▶ INPUT RECORDS
• • •
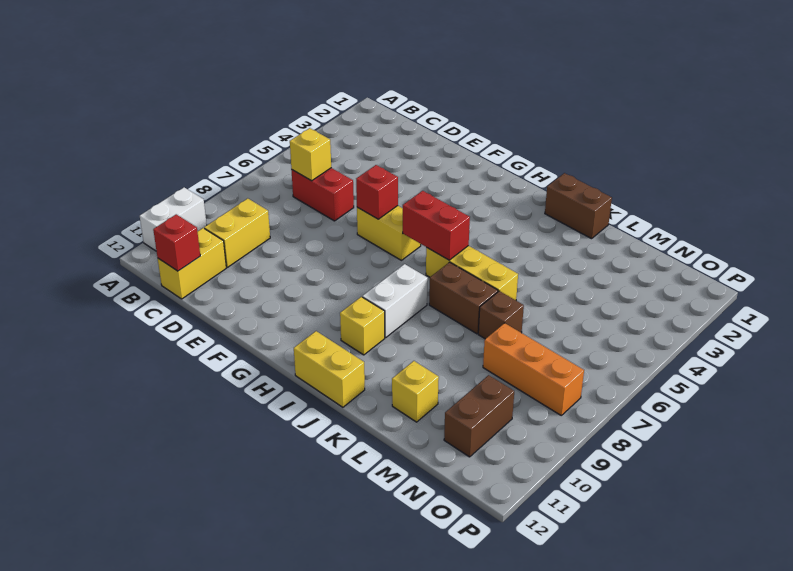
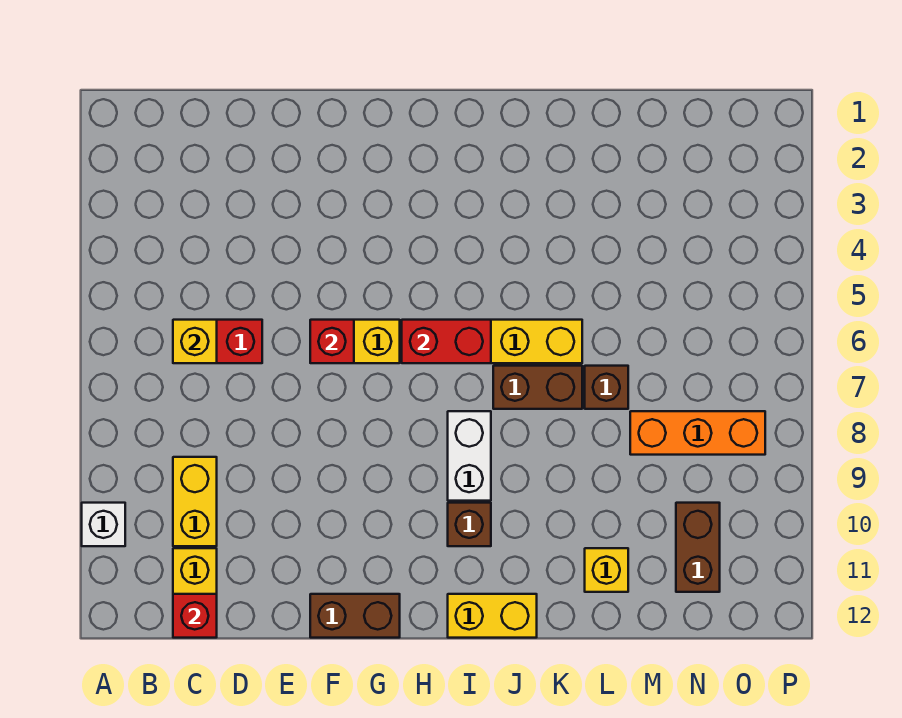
white brick A10:A11 level 1 -> white brick A10 level 1
yellow brick I10 level 1 -> brown brick I10 level 1
brown brick J1:K1 level 1 -> brown brick F12:G12 level 1

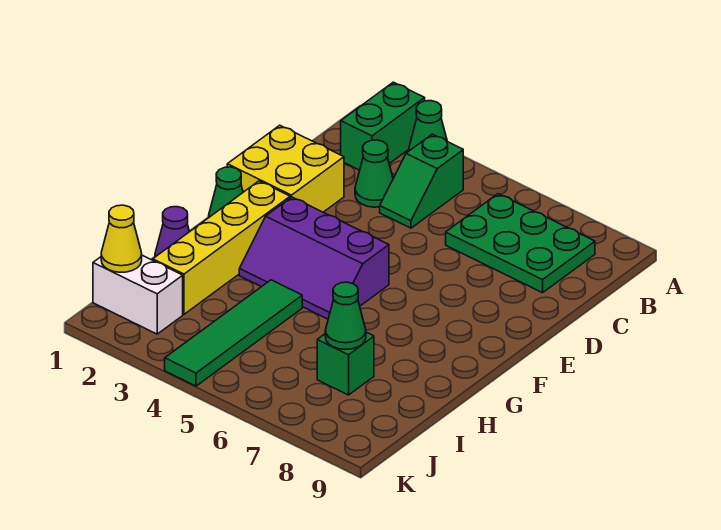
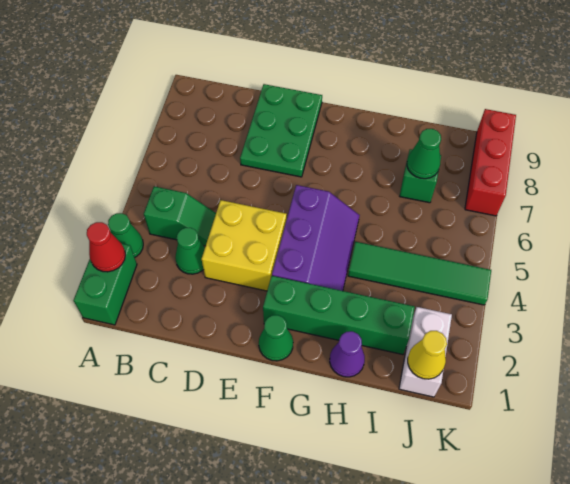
green brick A2:B2 level 1 -> green brick A1:A2 level 1
none -> red cone A2 level 2
green plate B6:C8 level 1 -> green plate D7:E9 level 1
yellow brick D1:E2 level 1 -> yellow brick D3:E4 level 1
yellow brick F2:I2 level 1 -> green brick F2:I2 level 1
none -> red brick K7:K9 level 1

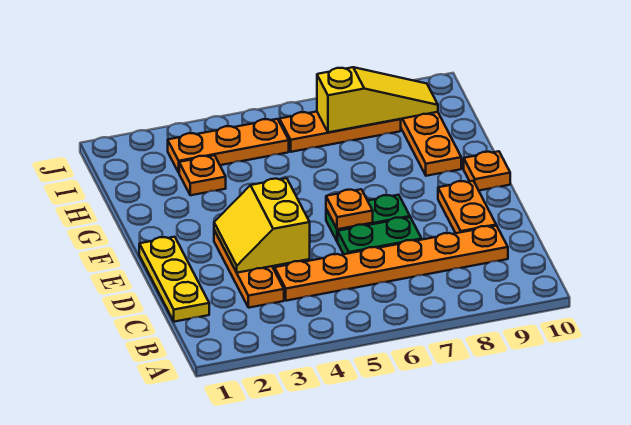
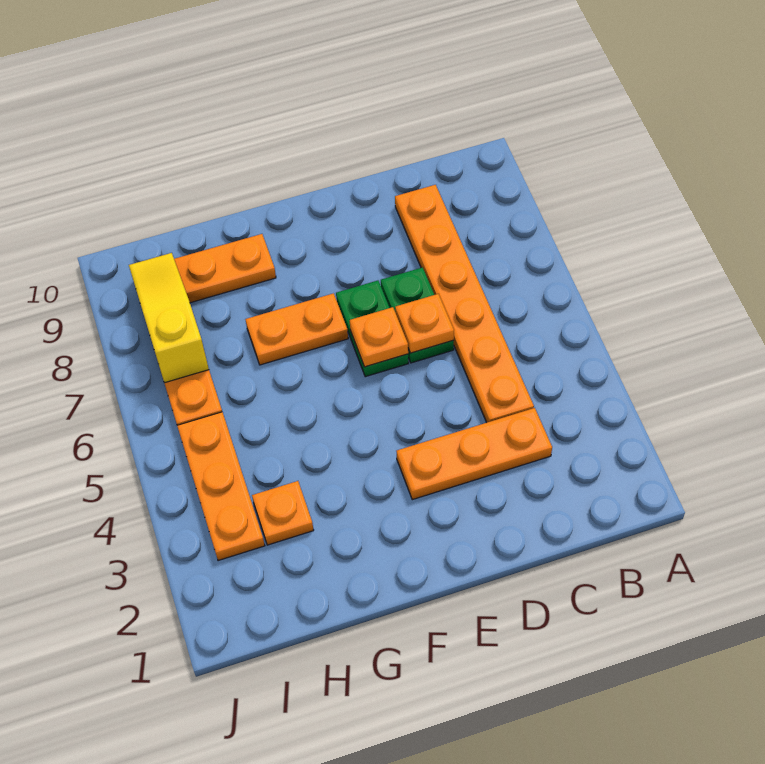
yellow plate C1:E1 level 1 -> none
yellow slope D3:E4 level 2 top 4 -> none
orange plate D9:E9 level 1 -> orange plate F7:G7 level 1
orange plate F10 level 1 -> orange plate D6 level 2

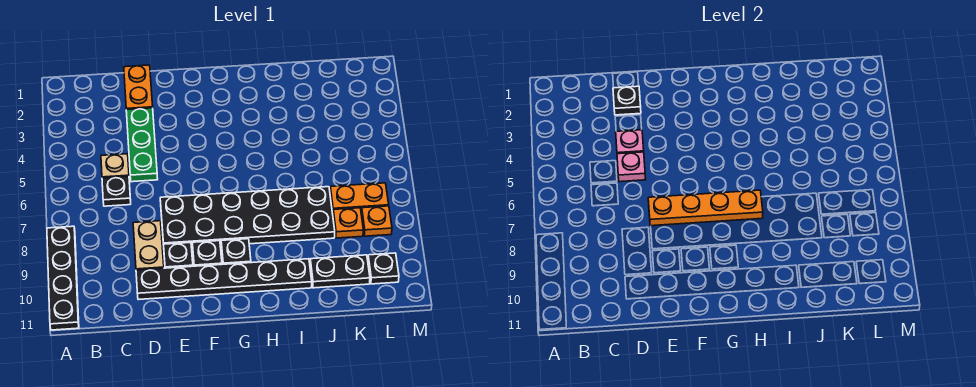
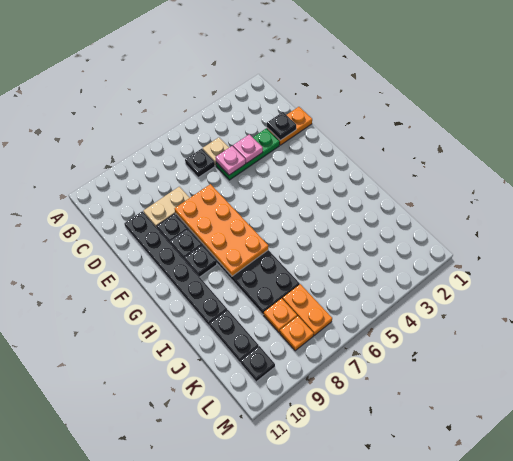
black plate A8:A11 level 1 -> none
orange plate E7:H7 level 2 -> orange plate E7:H8 level 2

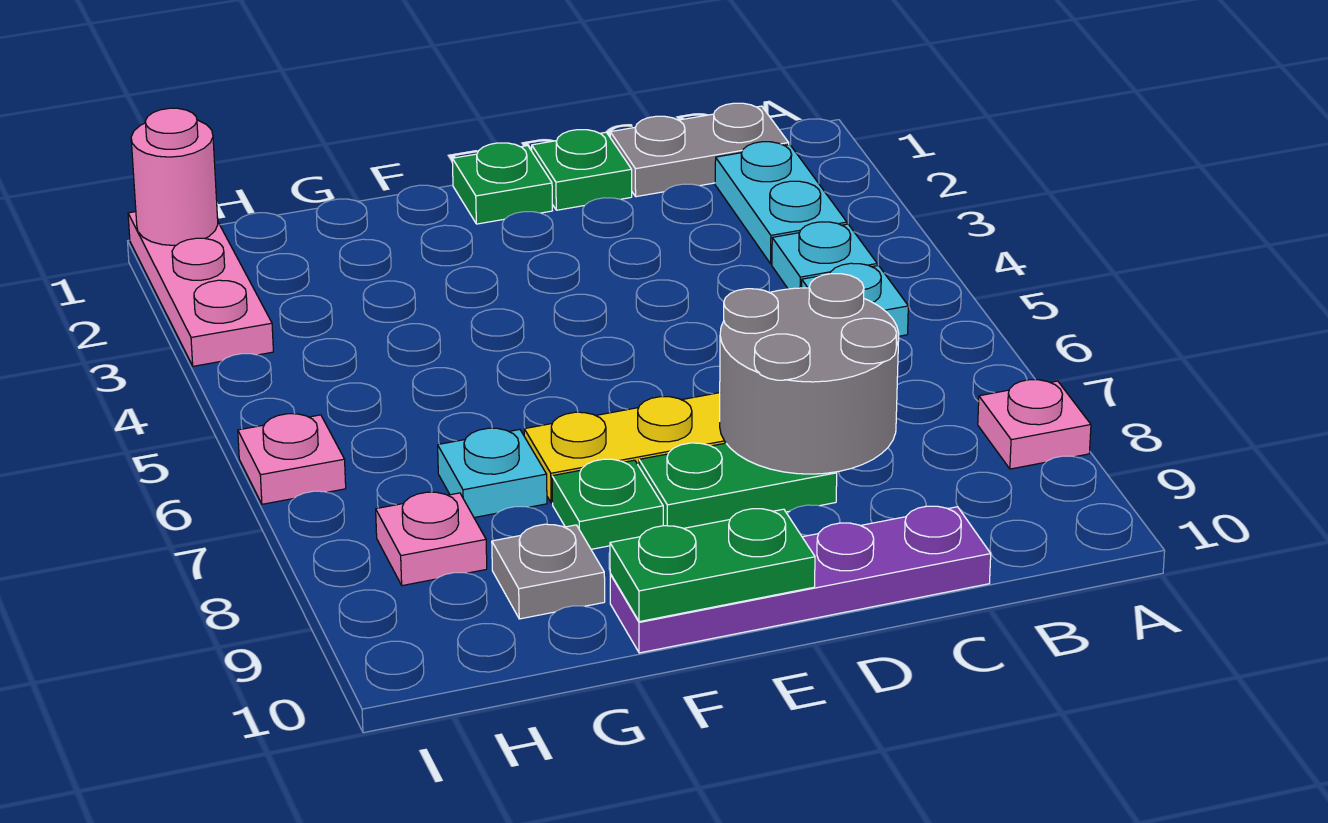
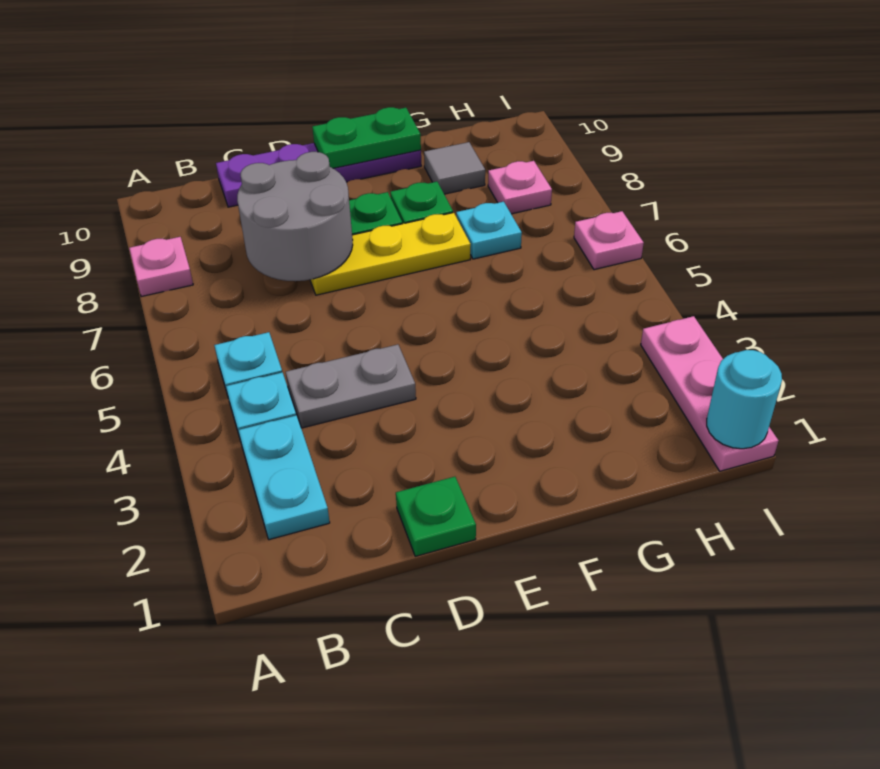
grey plate B1:C1 level 1 -> grey plate C4:D4 level 1
green plate E1 level 1 -> none
grey plate G9 level 1 -> grey tile G9 level 1
pink round brick I1 level 2 -> cyan round brick I1 level 2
• • •
▶ WHAT YOU NEED TO DO
Would you retype the material exactly, omitting each picture?

▶ TASK SOLUTION
white brick A10:A11 level 1 -> white brick A10 level 1
yellow brick I10 level 1 -> brown brick I10 level 1
brown brick J1:K1 level 1 -> brown brick F12:G12 level 1

green brick A2:B2 level 1 -> green brick A1:A2 level 1
none -> red cone A2 level 2
green plate B6:C8 level 1 -> green plate D7:E9 level 1
yellow brick D1:E2 level 1 -> yellow brick D3:E4 level 1
yellow brick F2:I2 level 1 -> green brick F2:I2 level 1
none -> red brick K7:K9 level 1

yellow plate C1:E1 level 1 -> none
yellow slope D3:E4 level 2 top 4 -> none
orange plate D9:E9 level 1 -> orange plate F7:G7 level 1
orange plate F10 level 1 -> orange plate D6 level 2

black plate A8:A11 level 1 -> none
orange plate E7:H7 level 2 -> orange plate E7:H8 level 2

grey plate B1:C1 level 1 -> grey plate C4:D4 level 1
green plate E1 level 1 -> none
grey plate G9 level 1 -> grey tile G9 level 1
pink round brick I1 level 2 -> cyan round brick I1 level 2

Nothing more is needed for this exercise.